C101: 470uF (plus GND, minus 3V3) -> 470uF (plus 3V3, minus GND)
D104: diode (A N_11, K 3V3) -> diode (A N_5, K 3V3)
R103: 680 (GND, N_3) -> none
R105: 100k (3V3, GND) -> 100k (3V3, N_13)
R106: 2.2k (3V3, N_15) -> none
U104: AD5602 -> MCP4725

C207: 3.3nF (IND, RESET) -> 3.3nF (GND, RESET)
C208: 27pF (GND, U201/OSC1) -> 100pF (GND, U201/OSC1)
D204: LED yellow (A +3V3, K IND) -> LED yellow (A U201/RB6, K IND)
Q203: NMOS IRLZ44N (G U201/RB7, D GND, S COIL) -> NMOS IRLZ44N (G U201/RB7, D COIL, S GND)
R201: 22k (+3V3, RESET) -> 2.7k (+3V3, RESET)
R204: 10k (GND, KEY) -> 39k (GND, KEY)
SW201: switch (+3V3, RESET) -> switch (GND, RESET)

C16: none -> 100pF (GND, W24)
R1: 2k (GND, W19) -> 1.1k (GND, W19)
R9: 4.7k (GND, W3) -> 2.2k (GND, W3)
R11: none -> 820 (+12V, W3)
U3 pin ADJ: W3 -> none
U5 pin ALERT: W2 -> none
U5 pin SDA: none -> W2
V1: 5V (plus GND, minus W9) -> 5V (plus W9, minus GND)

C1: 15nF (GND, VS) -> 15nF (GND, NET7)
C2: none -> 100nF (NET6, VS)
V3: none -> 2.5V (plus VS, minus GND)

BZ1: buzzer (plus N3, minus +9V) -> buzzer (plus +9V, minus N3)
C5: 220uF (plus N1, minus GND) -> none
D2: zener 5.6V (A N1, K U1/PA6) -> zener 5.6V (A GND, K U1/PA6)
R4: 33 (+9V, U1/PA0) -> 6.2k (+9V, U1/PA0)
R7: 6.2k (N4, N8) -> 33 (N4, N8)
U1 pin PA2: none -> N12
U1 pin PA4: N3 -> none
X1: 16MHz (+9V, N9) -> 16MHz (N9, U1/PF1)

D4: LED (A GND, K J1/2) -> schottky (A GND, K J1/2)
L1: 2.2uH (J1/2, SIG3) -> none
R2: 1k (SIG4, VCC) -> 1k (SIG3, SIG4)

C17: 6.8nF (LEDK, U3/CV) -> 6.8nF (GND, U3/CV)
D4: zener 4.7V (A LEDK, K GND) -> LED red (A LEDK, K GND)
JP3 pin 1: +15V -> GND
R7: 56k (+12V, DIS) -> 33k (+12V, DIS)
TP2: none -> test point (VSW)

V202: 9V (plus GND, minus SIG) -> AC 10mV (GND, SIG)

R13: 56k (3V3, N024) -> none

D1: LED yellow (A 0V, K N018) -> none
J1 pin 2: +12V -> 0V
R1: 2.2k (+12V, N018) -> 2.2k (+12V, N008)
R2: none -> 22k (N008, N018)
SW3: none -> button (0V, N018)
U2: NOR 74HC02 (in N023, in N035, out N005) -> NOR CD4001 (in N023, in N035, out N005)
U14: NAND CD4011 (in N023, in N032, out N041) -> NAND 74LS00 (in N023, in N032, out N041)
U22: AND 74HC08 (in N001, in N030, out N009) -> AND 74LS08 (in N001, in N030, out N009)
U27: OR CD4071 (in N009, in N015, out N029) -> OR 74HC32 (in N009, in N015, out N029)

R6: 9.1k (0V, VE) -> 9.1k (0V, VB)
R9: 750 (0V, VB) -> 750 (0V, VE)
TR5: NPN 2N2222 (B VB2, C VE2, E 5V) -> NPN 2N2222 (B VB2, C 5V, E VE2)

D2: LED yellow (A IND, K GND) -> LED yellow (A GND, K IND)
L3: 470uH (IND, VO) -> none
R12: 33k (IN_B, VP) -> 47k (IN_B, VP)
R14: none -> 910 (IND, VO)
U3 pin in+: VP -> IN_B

--- --- ---

- **Task prompt**: An exact transcription of every record above is required.

- **Answer section**:
C101: 470uF (plus GND, minus 3V3) -> 470uF (plus 3V3, minus GND)
D104: diode (A N_11, K 3V3) -> diode (A N_5, K 3V3)
R103: 680 (GND, N_3) -> none
R105: 100k (3V3, GND) -> 100k (3V3, N_13)
R106: 2.2k (3V3, N_15) -> none
U104: AD5602 -> MCP4725

C207: 3.3nF (IND, RESET) -> 3.3nF (GND, RESET)
C208: 27pF (GND, U201/OSC1) -> 100pF (GND, U201/OSC1)
D204: LED yellow (A +3V3, K IND) -> LED yellow (A U201/RB6, K IND)
Q203: NMOS IRLZ44N (G U201/RB7, D GND, S COIL) -> NMOS IRLZ44N (G U201/RB7, D COIL, S GND)
R201: 22k (+3V3, RESET) -> 2.7k (+3V3, RESET)
R204: 10k (GND, KEY) -> 39k (GND, KEY)
SW201: switch (+3V3, RESET) -> switch (GND, RESET)

C16: none -> 100pF (GND, W24)
R1: 2k (GND, W19) -> 1.1k (GND, W19)
R9: 4.7k (GND, W3) -> 2.2k (GND, W3)
R11: none -> 820 (+12V, W3)
U3 pin ADJ: W3 -> none
U5 pin ALERT: W2 -> none
U5 pin SDA: none -> W2
V1: 5V (plus GND, minus W9) -> 5V (plus W9, minus GND)

C1: 15nF (GND, VS) -> 15nF (GND, NET7)
C2: none -> 100nF (NET6, VS)
V3: none -> 2.5V (plus VS, minus GND)

BZ1: buzzer (plus N3, minus +9V) -> buzzer (plus +9V, minus N3)
C5: 220uF (plus N1, minus GND) -> none
D2: zener 5.6V (A N1, K U1/PA6) -> zener 5.6V (A GND, K U1/PA6)
R4: 33 (+9V, U1/PA0) -> 6.2k (+9V, U1/PA0)
R7: 6.2k (N4, N8) -> 33 (N4, N8)
U1 pin PA2: none -> N12
U1 pin PA4: N3 -> none
X1: 16MHz (+9V, N9) -> 16MHz (N9, U1/PF1)

D4: LED (A GND, K J1/2) -> schottky (A GND, K J1/2)
L1: 2.2uH (J1/2, SIG3) -> none
R2: 1k (SIG4, VCC) -> 1k (SIG3, SIG4)

C17: 6.8nF (LEDK, U3/CV) -> 6.8nF (GND, U3/CV)
D4: zener 4.7V (A LEDK, K GND) -> LED red (A LEDK, K GND)
JP3 pin 1: +15V -> GND
R7: 56k (+12V, DIS) -> 33k (+12V, DIS)
TP2: none -> test point (VSW)

V202: 9V (plus GND, minus SIG) -> AC 10mV (GND, SIG)

R13: 56k (3V3, N024) -> none

D1: LED yellow (A 0V, K N018) -> none
J1 pin 2: +12V -> 0V
R1: 2.2k (+12V, N018) -> 2.2k (+12V, N008)
R2: none -> 22k (N008, N018)
SW3: none -> button (0V, N018)
U2: NOR 74HC02 (in N023, in N035, out N005) -> NOR CD4001 (in N023, in N035, out N005)
U14: NAND CD4011 (in N023, in N032, out N041) -> NAND 74LS00 (in N023, in N032, out N041)
U22: AND 74HC08 (in N001, in N030, out N009) -> AND 74LS08 (in N001, in N030, out N009)
U27: OR CD4071 (in N009, in N015, out N029) -> OR 74HC32 (in N009, in N015, out N029)

R6: 9.1k (0V, VE) -> 9.1k (0V, VB)
R9: 750 (0V, VB) -> 750 (0V, VE)
TR5: NPN 2N2222 (B VB2, C VE2, E 5V) -> NPN 2N2222 (B VB2, C 5V, E VE2)

D2: LED yellow (A IND, K GND) -> LED yellow (A GND, K IND)
L3: 470uH (IND, VO) -> none
R12: 33k (IN_B, VP) -> 47k (IN_B, VP)
R14: none -> 910 (IND, VO)
U3 pin in+: VP -> IN_B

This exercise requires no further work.